• _RECORDS TO USE_:
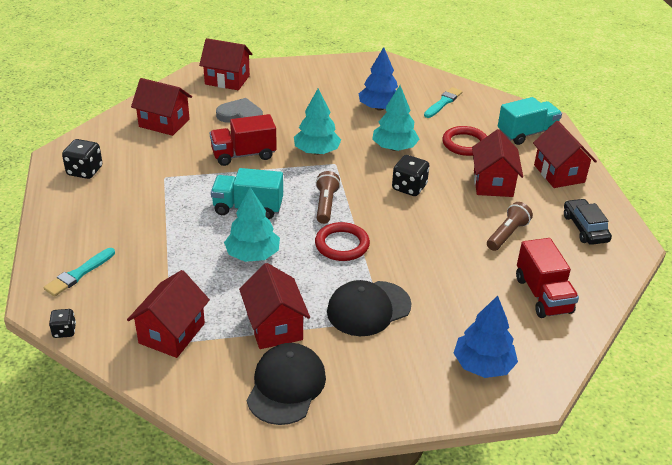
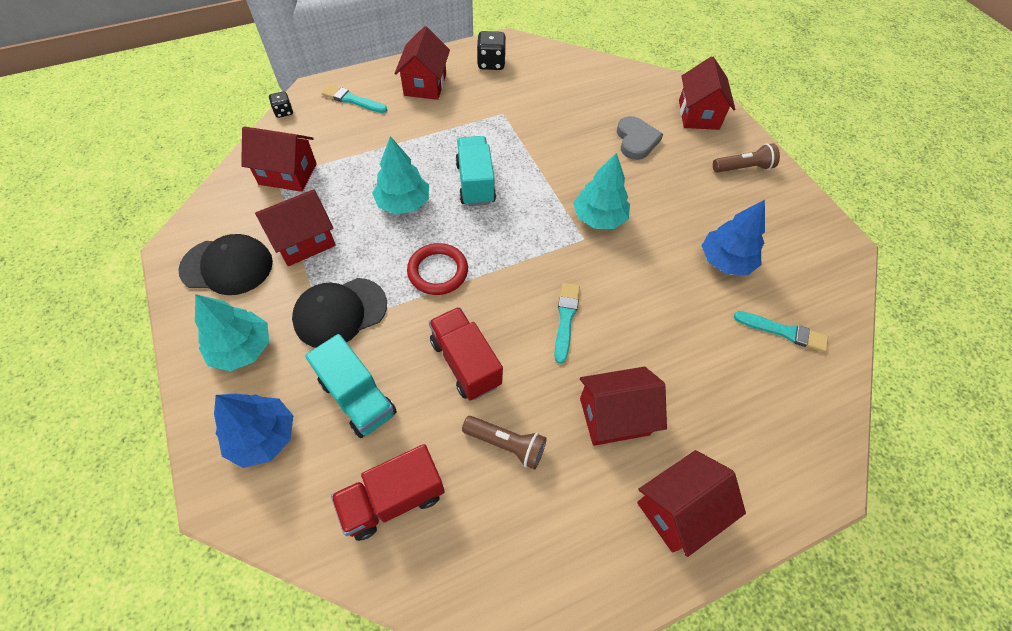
camera: 75 degrees right, 20 degrees up
(164, 123) = (591, 90): red house -> red house (425, 84)
(243, 155) = (564, 159): red truck -> red truck (465, 363)
(325, 205) = (503, 244): brown flashlight -> brown flashlight (743, 168)
(368, 308) = (340, 312): black cap -> black cap turned 75 degrees counterclockwise
(394, 148) = (643, 291): turquoise tree -> turquoise tree (242, 348)
(409, 187) = (565, 319): black dice -> turquoise brush
(465, 144) = (693, 371): red ring -> none
(526, 133) = (765, 454): turquoise truck -> turquoise truck (358, 397)
(585, 228) = (553, 554): black car -> none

• _ASSIGNED TASK_:
Transcribe every record above exactly as written, leaving out any pictures.

• _EXERCISE SOLUTION_:
camera: 75 degrees right, 20 degrees up
(164, 123) = (591, 90): red house -> red house (425, 84)
(243, 155) = (564, 159): red truck -> red truck (465, 363)
(325, 205) = (503, 244): brown flashlight -> brown flashlight (743, 168)
(368, 308) = (340, 312): black cap -> black cap turned 75 degrees counterclockwise
(394, 148) = (643, 291): turquoise tree -> turquoise tree (242, 348)
(409, 187) = (565, 319): black dice -> turquoise brush
(465, 144) = (693, 371): red ring -> none
(526, 133) = (765, 454): turquoise truck -> turquoise truck (358, 397)
(585, 228) = (553, 554): black car -> none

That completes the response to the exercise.